=== Material da tarefa ===
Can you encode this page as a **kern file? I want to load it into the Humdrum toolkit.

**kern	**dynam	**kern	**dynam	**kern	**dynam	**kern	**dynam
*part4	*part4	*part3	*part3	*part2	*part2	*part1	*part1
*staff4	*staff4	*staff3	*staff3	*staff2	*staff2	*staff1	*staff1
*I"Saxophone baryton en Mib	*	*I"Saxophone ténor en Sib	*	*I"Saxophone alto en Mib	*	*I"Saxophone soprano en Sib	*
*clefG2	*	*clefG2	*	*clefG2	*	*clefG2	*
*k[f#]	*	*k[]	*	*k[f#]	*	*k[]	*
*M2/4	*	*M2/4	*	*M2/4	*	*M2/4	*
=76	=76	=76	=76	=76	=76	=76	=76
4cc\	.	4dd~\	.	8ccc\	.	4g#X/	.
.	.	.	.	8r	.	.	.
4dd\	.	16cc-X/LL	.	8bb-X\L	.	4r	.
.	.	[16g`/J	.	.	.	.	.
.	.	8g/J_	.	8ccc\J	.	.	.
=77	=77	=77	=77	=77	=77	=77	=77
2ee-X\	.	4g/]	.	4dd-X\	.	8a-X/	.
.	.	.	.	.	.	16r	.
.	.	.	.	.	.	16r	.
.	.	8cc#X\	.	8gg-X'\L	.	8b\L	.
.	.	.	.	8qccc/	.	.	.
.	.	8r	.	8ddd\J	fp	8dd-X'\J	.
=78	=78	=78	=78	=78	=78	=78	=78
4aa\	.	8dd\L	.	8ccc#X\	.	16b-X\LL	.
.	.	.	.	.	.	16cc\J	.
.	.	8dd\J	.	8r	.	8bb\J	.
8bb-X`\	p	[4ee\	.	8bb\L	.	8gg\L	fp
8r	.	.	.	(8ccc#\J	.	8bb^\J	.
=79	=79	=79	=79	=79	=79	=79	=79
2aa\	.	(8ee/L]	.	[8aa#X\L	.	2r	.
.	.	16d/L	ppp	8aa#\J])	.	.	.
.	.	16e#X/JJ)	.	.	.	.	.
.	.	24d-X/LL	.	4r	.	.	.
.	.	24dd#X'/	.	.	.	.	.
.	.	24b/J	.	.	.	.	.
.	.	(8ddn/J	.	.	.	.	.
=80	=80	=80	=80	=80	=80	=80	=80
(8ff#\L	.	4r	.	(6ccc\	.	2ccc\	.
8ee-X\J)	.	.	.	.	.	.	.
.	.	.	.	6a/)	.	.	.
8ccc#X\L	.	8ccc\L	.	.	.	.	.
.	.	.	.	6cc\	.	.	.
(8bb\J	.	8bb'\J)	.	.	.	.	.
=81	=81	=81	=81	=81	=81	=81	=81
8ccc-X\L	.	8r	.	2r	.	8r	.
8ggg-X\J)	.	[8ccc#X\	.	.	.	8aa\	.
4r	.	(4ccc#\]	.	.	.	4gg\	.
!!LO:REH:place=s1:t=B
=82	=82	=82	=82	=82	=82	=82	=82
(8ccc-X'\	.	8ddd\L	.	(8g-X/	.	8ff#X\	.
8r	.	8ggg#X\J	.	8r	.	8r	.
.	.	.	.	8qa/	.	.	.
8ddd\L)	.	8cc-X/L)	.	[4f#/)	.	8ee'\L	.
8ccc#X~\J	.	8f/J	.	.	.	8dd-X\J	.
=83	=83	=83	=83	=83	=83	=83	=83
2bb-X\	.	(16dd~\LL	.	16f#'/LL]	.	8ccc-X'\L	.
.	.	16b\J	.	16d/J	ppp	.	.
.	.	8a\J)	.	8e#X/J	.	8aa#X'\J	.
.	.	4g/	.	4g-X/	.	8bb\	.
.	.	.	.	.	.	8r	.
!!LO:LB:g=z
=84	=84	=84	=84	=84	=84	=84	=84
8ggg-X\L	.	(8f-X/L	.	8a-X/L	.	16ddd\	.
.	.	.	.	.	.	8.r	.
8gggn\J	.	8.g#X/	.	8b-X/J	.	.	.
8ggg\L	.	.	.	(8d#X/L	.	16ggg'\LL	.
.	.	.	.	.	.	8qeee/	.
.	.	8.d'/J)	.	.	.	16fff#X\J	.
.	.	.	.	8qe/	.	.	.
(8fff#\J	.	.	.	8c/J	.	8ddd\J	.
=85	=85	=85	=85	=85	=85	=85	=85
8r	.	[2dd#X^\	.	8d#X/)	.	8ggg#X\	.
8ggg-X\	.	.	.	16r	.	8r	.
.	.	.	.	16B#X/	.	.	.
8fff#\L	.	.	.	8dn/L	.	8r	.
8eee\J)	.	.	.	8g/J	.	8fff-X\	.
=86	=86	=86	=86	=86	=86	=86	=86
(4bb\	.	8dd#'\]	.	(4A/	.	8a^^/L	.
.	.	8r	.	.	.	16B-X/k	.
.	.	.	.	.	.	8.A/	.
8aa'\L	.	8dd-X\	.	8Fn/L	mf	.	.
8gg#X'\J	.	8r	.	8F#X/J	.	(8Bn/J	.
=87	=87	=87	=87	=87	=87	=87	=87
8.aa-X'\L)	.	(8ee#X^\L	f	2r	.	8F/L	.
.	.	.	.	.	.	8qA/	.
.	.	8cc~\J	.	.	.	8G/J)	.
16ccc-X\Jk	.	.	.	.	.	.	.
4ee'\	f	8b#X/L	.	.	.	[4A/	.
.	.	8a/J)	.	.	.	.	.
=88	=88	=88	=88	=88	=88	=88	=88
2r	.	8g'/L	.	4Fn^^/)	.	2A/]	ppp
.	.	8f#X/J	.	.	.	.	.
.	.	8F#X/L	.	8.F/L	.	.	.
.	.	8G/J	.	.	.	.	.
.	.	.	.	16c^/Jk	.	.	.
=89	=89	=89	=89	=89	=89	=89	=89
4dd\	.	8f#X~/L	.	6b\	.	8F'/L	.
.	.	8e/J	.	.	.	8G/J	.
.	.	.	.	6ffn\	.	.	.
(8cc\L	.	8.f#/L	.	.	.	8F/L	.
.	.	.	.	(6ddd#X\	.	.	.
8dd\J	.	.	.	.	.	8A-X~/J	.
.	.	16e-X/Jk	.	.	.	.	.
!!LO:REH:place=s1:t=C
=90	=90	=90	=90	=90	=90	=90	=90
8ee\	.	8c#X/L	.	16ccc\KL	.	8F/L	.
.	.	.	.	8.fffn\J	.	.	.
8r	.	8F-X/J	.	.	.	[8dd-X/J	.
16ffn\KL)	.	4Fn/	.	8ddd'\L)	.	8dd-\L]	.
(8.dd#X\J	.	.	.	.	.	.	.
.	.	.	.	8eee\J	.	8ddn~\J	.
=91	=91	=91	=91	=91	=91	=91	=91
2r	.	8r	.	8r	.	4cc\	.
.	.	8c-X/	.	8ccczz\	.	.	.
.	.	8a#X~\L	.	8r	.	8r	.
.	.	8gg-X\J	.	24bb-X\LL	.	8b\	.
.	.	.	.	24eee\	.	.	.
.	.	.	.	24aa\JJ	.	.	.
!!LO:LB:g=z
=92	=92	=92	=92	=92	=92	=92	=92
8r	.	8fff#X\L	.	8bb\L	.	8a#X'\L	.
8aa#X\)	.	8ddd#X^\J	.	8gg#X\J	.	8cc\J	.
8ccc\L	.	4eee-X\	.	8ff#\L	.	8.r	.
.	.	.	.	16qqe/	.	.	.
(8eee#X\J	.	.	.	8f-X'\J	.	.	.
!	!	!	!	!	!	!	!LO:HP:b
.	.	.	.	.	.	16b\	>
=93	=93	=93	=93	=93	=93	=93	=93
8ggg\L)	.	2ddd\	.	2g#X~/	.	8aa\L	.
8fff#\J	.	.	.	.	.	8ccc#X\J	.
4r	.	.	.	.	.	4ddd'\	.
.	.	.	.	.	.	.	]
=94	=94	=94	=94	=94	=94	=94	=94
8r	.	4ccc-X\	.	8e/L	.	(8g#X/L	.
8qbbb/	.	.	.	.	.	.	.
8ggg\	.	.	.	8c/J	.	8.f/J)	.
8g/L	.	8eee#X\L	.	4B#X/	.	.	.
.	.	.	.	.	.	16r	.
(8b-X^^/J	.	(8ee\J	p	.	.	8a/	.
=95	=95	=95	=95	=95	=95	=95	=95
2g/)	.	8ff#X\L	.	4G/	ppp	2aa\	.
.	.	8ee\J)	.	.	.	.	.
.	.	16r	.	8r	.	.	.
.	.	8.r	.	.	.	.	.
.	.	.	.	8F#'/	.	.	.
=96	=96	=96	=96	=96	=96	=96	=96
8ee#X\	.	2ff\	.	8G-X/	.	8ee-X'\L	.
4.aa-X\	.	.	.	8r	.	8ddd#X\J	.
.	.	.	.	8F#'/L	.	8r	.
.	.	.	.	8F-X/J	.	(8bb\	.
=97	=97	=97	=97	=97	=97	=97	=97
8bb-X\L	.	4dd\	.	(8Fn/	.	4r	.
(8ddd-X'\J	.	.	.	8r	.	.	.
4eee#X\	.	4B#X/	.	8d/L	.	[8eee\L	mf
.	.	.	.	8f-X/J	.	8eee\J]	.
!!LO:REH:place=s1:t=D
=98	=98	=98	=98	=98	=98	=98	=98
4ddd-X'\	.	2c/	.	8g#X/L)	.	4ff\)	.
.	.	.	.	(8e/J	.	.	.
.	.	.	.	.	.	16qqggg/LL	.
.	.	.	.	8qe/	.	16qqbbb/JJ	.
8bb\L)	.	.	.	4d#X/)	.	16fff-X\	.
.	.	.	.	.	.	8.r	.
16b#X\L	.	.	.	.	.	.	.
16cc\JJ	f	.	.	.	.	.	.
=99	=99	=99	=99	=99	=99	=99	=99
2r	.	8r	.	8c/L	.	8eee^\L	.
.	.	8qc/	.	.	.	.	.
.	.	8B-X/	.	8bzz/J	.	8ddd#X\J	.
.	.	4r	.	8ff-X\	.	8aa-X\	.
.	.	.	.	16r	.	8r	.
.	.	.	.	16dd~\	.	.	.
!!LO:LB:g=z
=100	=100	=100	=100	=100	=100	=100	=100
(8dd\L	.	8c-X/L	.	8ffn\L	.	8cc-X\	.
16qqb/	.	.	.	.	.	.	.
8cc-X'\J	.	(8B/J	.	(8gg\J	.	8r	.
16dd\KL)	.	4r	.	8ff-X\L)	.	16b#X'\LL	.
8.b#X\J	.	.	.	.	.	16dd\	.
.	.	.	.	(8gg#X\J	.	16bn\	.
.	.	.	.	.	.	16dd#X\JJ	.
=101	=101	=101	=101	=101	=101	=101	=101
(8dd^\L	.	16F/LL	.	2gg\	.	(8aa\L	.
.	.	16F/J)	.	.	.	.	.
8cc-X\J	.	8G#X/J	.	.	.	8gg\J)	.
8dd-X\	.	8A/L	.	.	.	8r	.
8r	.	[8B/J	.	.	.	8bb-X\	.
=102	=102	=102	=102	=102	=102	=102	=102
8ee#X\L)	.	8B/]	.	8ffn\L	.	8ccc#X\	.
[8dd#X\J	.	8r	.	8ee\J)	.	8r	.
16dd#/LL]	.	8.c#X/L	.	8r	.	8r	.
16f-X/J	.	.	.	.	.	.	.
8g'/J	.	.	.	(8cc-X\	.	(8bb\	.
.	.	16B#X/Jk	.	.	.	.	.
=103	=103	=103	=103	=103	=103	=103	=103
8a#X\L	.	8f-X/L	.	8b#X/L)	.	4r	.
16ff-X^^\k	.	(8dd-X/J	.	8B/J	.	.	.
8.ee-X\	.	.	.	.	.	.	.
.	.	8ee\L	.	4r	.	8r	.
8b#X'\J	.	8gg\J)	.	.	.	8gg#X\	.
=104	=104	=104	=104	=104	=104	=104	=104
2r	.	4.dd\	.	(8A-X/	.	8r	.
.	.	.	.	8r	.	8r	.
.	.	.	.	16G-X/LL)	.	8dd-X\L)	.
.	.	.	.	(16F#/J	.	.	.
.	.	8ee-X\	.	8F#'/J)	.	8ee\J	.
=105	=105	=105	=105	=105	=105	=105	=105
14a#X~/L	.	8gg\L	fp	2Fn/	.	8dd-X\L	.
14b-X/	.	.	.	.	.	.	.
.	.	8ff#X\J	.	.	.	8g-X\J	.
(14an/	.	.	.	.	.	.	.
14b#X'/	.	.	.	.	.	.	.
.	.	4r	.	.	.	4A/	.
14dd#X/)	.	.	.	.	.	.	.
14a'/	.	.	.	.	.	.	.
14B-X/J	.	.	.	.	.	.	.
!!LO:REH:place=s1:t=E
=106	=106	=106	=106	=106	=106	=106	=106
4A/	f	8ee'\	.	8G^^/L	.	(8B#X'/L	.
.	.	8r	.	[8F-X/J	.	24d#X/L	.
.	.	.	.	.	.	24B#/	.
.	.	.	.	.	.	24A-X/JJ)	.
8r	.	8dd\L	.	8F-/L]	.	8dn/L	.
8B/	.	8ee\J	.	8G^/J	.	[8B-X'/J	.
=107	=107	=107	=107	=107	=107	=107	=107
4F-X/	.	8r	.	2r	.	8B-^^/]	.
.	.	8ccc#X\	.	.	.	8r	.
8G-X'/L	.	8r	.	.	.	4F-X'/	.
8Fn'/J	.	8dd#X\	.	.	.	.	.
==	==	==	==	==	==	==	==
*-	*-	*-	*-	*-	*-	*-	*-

==

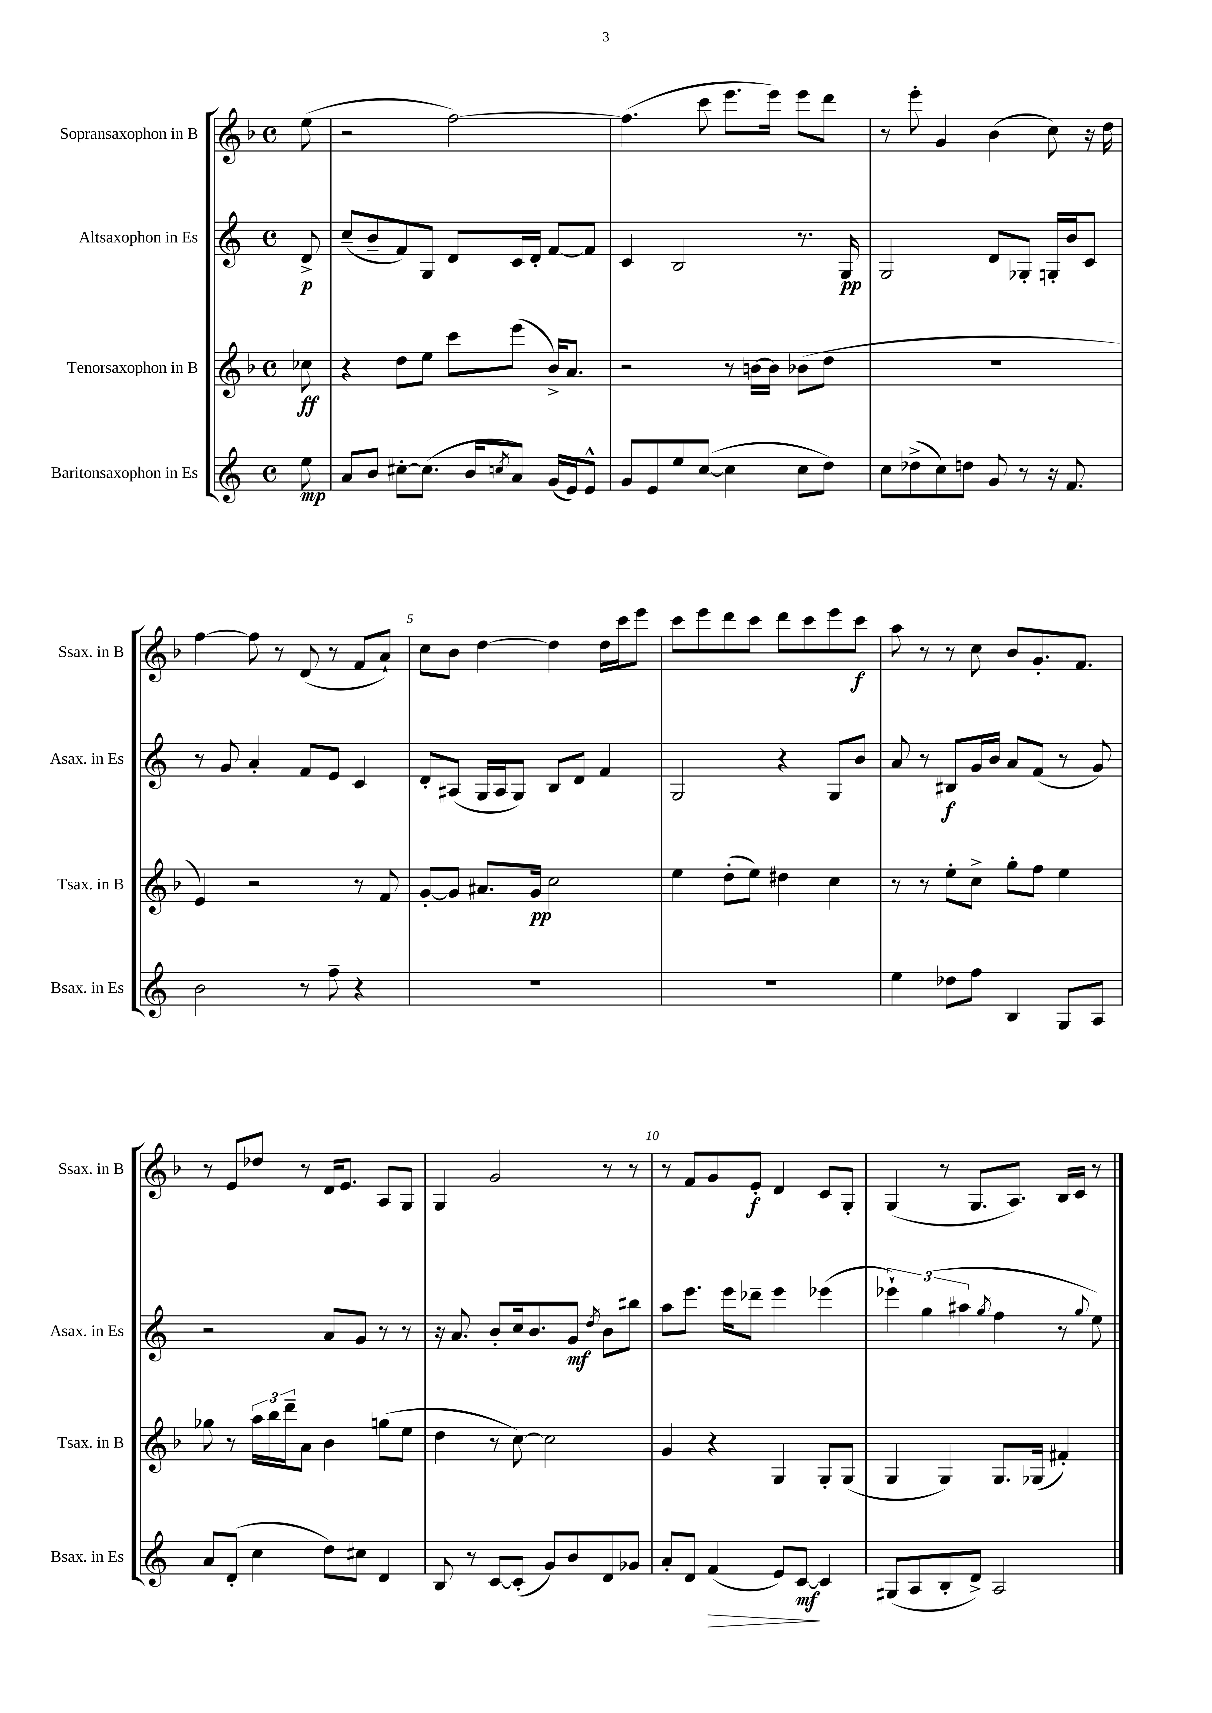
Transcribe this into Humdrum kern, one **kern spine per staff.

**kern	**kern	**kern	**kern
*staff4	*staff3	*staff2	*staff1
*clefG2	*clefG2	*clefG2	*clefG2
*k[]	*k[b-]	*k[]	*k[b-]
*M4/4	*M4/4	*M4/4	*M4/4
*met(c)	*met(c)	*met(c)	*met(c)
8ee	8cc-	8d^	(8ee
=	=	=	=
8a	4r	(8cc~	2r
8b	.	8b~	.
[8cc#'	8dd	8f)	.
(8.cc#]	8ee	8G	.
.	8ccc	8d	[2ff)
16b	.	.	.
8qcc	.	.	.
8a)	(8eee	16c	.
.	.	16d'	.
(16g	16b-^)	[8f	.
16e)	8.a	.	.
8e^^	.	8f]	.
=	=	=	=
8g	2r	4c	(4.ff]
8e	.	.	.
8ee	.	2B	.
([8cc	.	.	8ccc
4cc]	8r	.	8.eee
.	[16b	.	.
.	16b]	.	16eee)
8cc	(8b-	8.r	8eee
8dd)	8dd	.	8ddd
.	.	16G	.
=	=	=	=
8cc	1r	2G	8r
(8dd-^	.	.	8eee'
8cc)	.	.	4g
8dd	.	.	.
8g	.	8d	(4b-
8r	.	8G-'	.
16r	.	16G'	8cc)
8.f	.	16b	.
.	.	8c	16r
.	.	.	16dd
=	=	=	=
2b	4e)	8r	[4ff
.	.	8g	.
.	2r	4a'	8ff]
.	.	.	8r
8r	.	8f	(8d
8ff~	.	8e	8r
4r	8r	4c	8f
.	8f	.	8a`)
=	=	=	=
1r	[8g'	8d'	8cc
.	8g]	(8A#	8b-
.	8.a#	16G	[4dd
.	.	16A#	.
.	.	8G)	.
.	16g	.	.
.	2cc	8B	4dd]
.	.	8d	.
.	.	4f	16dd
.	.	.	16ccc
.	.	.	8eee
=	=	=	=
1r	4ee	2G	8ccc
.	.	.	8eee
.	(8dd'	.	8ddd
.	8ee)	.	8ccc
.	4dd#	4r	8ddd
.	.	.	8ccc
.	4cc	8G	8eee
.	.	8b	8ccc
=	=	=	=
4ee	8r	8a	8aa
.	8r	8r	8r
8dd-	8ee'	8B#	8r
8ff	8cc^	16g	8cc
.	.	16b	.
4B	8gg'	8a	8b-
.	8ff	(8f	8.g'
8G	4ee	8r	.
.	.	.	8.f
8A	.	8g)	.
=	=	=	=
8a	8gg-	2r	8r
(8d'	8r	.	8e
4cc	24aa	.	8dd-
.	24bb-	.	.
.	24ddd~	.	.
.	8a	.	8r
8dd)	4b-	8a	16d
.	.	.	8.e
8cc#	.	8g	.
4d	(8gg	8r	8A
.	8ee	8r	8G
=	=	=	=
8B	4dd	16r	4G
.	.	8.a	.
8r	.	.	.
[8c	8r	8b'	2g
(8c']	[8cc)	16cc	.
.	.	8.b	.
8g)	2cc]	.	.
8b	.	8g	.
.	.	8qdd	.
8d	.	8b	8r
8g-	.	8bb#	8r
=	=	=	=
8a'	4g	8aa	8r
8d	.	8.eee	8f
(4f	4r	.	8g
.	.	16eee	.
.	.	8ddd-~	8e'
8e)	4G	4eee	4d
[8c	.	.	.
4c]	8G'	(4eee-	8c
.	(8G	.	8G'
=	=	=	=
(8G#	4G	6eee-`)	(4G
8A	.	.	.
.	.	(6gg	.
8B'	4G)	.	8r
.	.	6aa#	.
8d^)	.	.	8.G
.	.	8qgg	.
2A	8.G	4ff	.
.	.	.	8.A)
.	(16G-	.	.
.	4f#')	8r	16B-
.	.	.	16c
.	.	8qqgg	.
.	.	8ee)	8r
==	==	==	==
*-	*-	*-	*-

=== Instruções da tarefa ===
Separe todas as linhas das entradas acima em que aparece a palavra "into" e copie cada uma delas. Leve em conta a diferença entre maiúsculas e minúsculas.

=== Resposta do exercício ===
Can you encode this page as a **kern file? I want to load it into the Humdrum toolkit.
Transcribe this into Humdrum kern, one **kern spine per staff.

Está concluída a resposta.